How to complete this task — Transcribe the records below. Leave every line exactly as written.

Scene edit records
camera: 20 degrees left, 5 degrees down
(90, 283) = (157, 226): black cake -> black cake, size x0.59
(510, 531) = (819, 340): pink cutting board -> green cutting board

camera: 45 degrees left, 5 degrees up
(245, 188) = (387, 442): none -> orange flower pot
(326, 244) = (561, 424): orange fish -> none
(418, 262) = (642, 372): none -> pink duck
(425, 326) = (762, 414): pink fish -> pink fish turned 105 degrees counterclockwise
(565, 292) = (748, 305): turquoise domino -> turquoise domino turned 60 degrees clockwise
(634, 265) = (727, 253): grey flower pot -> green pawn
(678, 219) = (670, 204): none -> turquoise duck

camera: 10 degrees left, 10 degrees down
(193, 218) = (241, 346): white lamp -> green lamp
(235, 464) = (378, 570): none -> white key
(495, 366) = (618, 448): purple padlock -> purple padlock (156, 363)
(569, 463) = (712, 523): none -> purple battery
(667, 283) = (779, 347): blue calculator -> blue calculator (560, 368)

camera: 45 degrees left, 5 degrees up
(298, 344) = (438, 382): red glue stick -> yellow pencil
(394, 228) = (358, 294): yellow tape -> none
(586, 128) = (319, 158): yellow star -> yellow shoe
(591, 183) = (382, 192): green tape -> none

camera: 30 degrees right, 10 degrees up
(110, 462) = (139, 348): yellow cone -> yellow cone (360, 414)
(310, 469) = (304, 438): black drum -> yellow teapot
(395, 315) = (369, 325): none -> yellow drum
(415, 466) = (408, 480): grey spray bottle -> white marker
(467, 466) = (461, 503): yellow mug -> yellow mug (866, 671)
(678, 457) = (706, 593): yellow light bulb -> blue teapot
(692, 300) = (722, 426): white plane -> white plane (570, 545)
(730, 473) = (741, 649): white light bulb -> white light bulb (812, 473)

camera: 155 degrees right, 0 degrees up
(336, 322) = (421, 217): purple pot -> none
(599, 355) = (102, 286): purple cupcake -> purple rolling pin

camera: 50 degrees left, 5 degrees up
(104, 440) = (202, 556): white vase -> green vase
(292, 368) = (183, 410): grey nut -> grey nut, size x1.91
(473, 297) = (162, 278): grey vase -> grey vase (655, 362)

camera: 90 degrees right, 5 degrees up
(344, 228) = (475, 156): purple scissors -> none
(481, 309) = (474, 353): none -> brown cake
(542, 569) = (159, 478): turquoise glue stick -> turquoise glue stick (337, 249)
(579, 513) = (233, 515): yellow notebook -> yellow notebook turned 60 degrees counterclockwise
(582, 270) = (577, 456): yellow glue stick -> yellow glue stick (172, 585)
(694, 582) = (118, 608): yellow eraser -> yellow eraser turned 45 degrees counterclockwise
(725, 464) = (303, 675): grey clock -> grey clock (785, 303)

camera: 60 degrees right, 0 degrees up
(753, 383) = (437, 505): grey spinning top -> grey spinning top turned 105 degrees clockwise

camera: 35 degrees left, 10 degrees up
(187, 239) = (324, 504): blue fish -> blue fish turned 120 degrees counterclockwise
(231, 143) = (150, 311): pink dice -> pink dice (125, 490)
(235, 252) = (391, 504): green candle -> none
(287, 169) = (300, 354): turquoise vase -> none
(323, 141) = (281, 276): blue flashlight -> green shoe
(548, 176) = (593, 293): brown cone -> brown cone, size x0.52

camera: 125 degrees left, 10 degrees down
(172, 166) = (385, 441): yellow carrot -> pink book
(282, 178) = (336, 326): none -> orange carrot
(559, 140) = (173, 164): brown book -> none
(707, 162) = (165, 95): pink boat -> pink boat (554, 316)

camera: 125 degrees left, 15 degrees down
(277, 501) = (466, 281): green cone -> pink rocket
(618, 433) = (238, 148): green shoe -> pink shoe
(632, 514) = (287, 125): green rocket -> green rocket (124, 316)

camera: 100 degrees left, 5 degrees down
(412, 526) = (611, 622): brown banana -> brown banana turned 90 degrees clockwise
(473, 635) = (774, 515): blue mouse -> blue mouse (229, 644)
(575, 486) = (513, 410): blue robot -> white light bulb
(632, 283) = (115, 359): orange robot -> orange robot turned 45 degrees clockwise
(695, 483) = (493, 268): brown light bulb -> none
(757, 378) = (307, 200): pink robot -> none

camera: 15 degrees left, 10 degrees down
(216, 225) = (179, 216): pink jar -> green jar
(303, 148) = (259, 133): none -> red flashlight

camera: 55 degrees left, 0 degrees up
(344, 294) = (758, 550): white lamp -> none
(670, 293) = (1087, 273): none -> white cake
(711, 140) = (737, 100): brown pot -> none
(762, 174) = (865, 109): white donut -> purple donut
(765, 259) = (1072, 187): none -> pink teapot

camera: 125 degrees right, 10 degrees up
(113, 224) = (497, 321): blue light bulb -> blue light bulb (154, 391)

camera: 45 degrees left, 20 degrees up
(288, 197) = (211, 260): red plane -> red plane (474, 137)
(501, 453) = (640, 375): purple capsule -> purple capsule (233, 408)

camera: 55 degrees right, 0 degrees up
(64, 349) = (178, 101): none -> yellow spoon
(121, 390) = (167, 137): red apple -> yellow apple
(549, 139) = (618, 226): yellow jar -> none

Your solution —
camera: 20 degrees left, 5 degrees down
(90, 283) = (157, 226): black cake -> black cake, size x0.59
(510, 531) = (819, 340): pink cutting board -> green cutting board

camera: 45 degrees left, 5 degrees up
(245, 188) = (387, 442): none -> orange flower pot
(326, 244) = (561, 424): orange fish -> none
(418, 262) = (642, 372): none -> pink duck
(425, 326) = (762, 414): pink fish -> pink fish turned 105 degrees counterclockwise
(565, 292) = (748, 305): turquoise domino -> turquoise domino turned 60 degrees clockwise
(634, 265) = (727, 253): grey flower pot -> green pawn
(678, 219) = (670, 204): none -> turquoise duck

camera: 10 degrees left, 10 degrees down
(193, 218) = (241, 346): white lamp -> green lamp
(235, 464) = (378, 570): none -> white key
(495, 366) = (618, 448): purple padlock -> purple padlock (156, 363)
(569, 463) = (712, 523): none -> purple battery
(667, 283) = (779, 347): blue calculator -> blue calculator (560, 368)

camera: 45 degrees left, 5 degrees up
(298, 344) = (438, 382): red glue stick -> yellow pencil
(394, 228) = (358, 294): yellow tape -> none
(586, 128) = (319, 158): yellow star -> yellow shoe
(591, 183) = (382, 192): green tape -> none

camera: 30 degrees right, 10 degrees up
(110, 462) = (139, 348): yellow cone -> yellow cone (360, 414)
(310, 469) = (304, 438): black drum -> yellow teapot
(395, 315) = (369, 325): none -> yellow drum
(415, 466) = (408, 480): grey spray bottle -> white marker
(467, 466) = (461, 503): yellow mug -> yellow mug (866, 671)
(678, 457) = (706, 593): yellow light bulb -> blue teapot
(692, 300) = (722, 426): white plane -> white plane (570, 545)
(730, 473) = (741, 649): white light bulb -> white light bulb (812, 473)

camera: 155 degrees right, 0 degrees up
(336, 322) = (421, 217): purple pot -> none
(599, 355) = (102, 286): purple cupcake -> purple rolling pin

camera: 50 degrees left, 5 degrees up
(104, 440) = (202, 556): white vase -> green vase
(292, 368) = (183, 410): grey nut -> grey nut, size x1.91
(473, 297) = (162, 278): grey vase -> grey vase (655, 362)

camera: 90 degrees right, 5 degrees up
(344, 228) = (475, 156): purple scissors -> none
(481, 309) = (474, 353): none -> brown cake
(542, 569) = (159, 478): turquoise glue stick -> turquoise glue stick (337, 249)
(579, 513) = (233, 515): yellow notebook -> yellow notebook turned 60 degrees counterclockwise
(582, 270) = (577, 456): yellow glue stick -> yellow glue stick (172, 585)
(694, 582) = (118, 608): yellow eraser -> yellow eraser turned 45 degrees counterclockwise
(725, 464) = (303, 675): grey clock -> grey clock (785, 303)

camera: 60 degrees right, 0 degrees up
(753, 383) = (437, 505): grey spinning top -> grey spinning top turned 105 degrees clockwise

camera: 35 degrees left, 10 degrees up
(187, 239) = (324, 504): blue fish -> blue fish turned 120 degrees counterclockwise
(231, 143) = (150, 311): pink dice -> pink dice (125, 490)
(235, 252) = (391, 504): green candle -> none
(287, 169) = (300, 354): turquoise vase -> none
(323, 141) = (281, 276): blue flashlight -> green shoe
(548, 176) = (593, 293): brown cone -> brown cone, size x0.52

camera: 125 degrees left, 10 degrees down
(172, 166) = (385, 441): yellow carrot -> pink book
(282, 178) = (336, 326): none -> orange carrot
(559, 140) = (173, 164): brown book -> none
(707, 162) = (165, 95): pink boat -> pink boat (554, 316)

camera: 125 degrees left, 15 degrees down
(277, 501) = (466, 281): green cone -> pink rocket
(618, 433) = (238, 148): green shoe -> pink shoe
(632, 514) = (287, 125): green rocket -> green rocket (124, 316)

camera: 100 degrees left, 5 degrees down
(412, 526) = (611, 622): brown banana -> brown banana turned 90 degrees clockwise
(473, 635) = (774, 515): blue mouse -> blue mouse (229, 644)
(575, 486) = (513, 410): blue robot -> white light bulb
(632, 283) = (115, 359): orange robot -> orange robot turned 45 degrees clockwise
(695, 483) = (493, 268): brown light bulb -> none
(757, 378) = (307, 200): pink robot -> none

camera: 15 degrees left, 10 degrees down
(216, 225) = (179, 216): pink jar -> green jar
(303, 148) = (259, 133): none -> red flashlight

camera: 55 degrees left, 0 degrees up
(344, 294) = (758, 550): white lamp -> none
(670, 293) = (1087, 273): none -> white cake
(711, 140) = (737, 100): brown pot -> none
(762, 174) = (865, 109): white donut -> purple donut
(765, 259) = (1072, 187): none -> pink teapot

camera: 125 degrees right, 10 degrees up
(113, 224) = (497, 321): blue light bulb -> blue light bulb (154, 391)

camera: 45 degrees left, 20 degrees up
(288, 197) = (211, 260): red plane -> red plane (474, 137)
(501, 453) = (640, 375): purple capsule -> purple capsule (233, 408)

camera: 55 degrees right, 0 degrees up
(64, 349) = (178, 101): none -> yellow spoon
(121, 390) = (167, 137): red apple -> yellow apple
(549, 139) = (618, 226): yellow jar -> none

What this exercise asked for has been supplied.